> Activity: In the data below, which lines hold "DGND"? Copy every one.

> Material for this exercise:
....
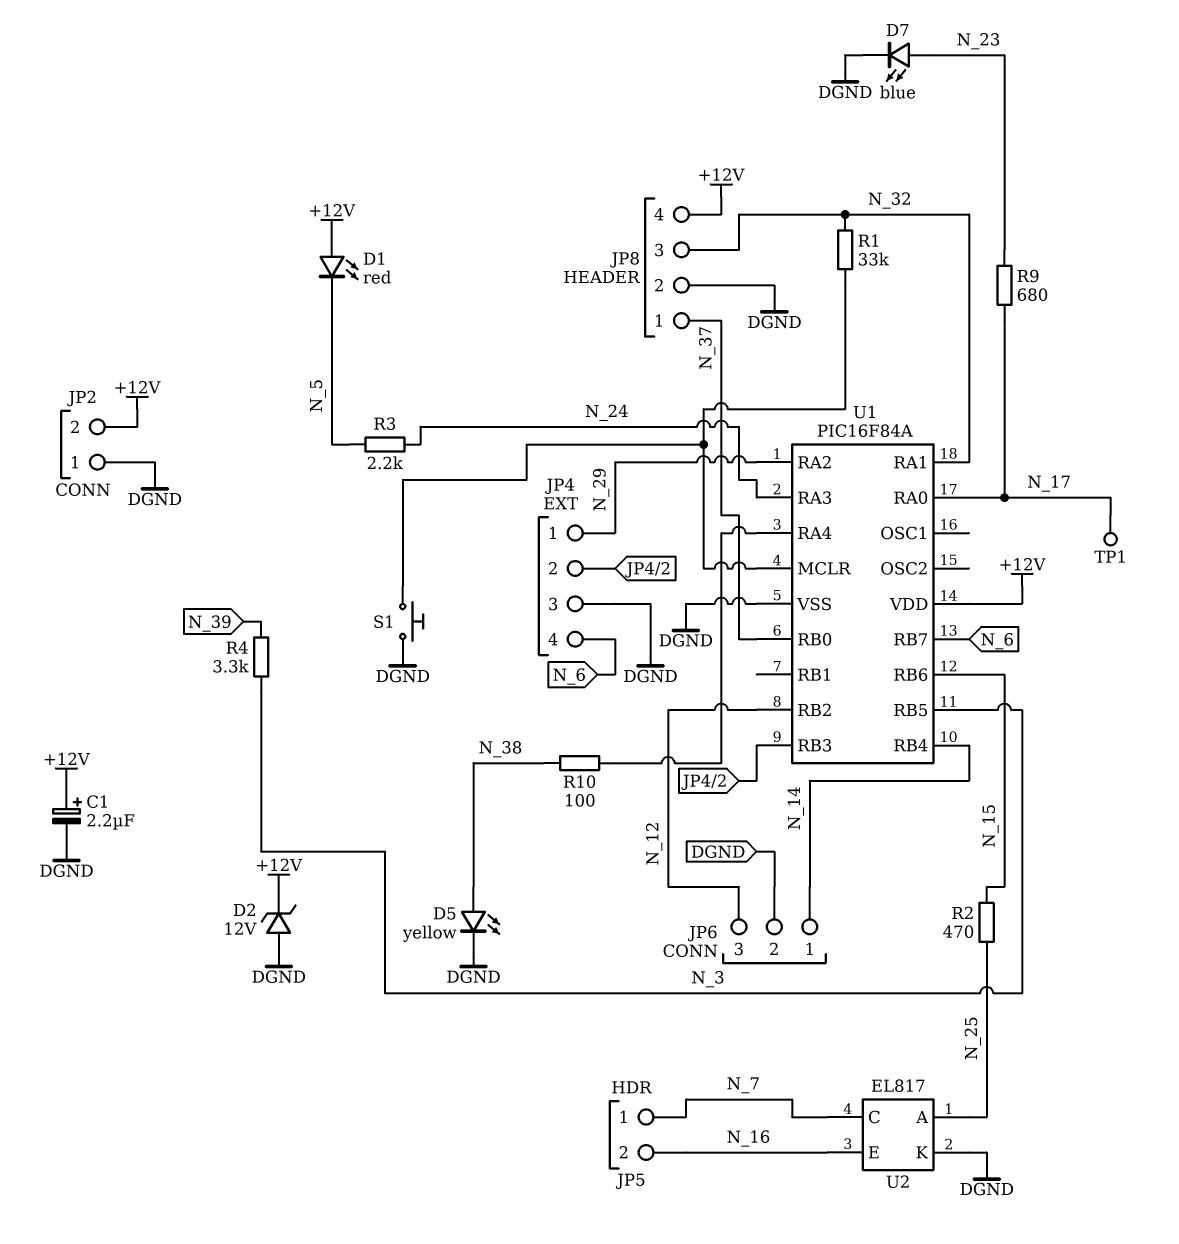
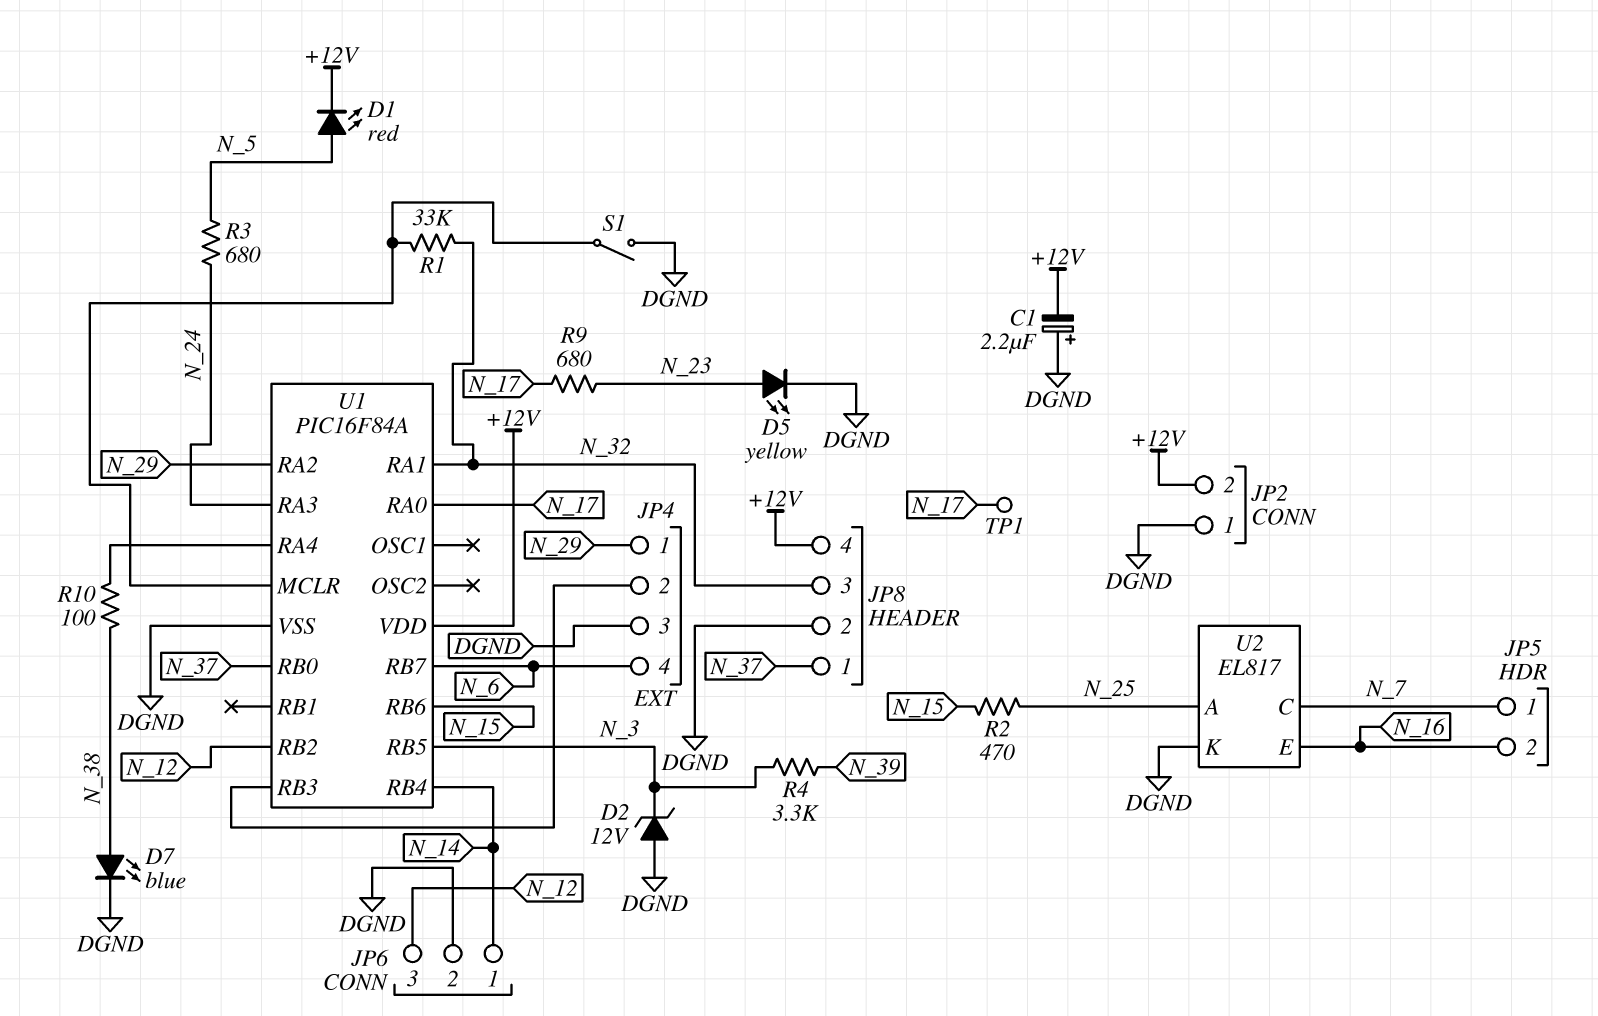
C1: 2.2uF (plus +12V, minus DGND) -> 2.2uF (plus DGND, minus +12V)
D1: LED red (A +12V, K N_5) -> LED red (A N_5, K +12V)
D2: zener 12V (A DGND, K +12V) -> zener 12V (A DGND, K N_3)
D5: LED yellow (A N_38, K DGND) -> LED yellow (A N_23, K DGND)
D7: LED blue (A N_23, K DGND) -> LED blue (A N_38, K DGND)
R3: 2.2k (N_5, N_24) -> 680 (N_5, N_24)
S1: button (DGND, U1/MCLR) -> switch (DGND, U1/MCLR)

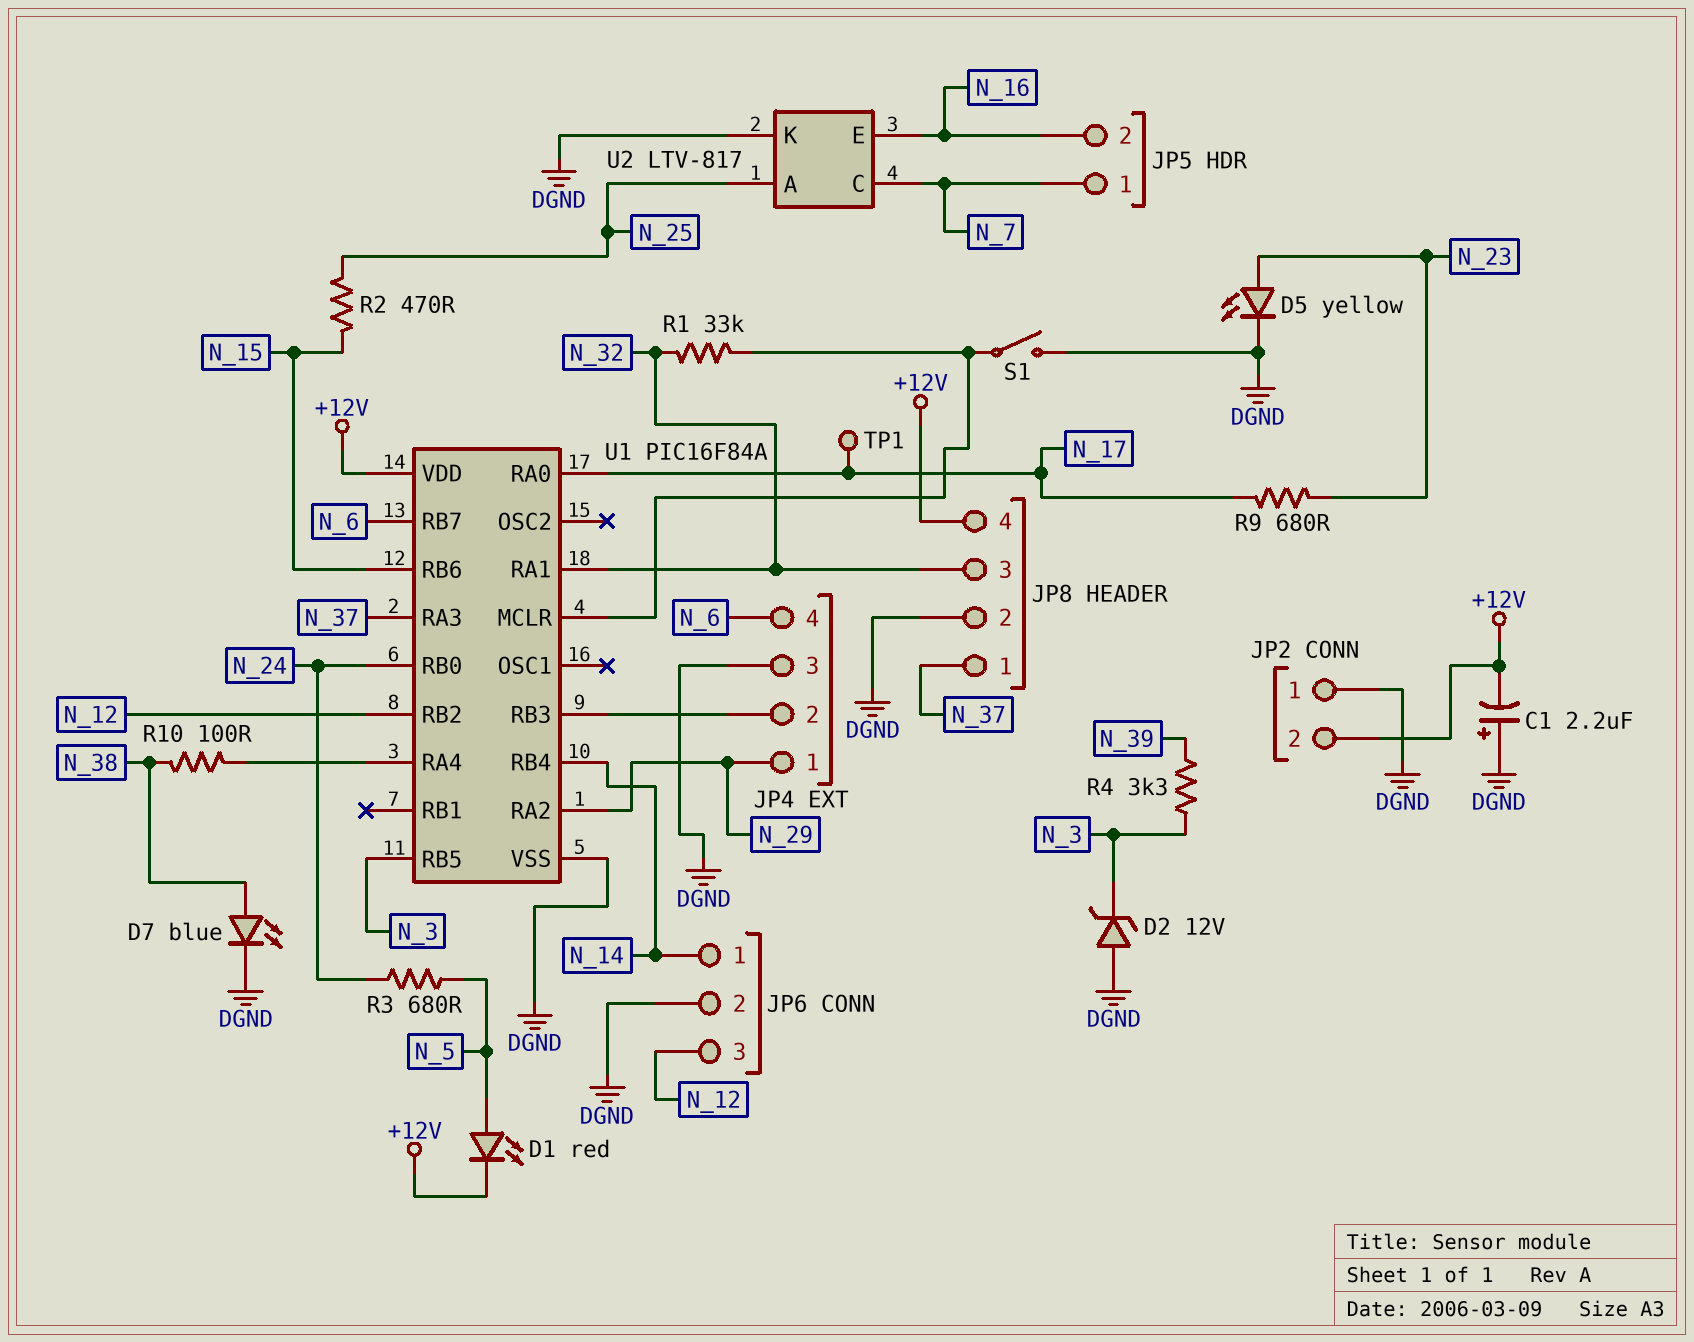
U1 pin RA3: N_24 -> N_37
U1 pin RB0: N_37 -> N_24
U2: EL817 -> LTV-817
....
> Solution to the problem:
C1: 2.2uF (plus +12V, minus DGND) -> 2.2uF (plus DGND, minus +12V)
D2: zener 12V (A DGND, K +12V) -> zener 12V (A DGND, K N_3)
D5: LED yellow (A N_38, K DGND) -> LED yellow (A N_23, K DGND)
D7: LED blue (A N_23, K DGND) -> LED blue (A N_38, K DGND)
S1: button (DGND, U1/MCLR) -> switch (DGND, U1/MCLR)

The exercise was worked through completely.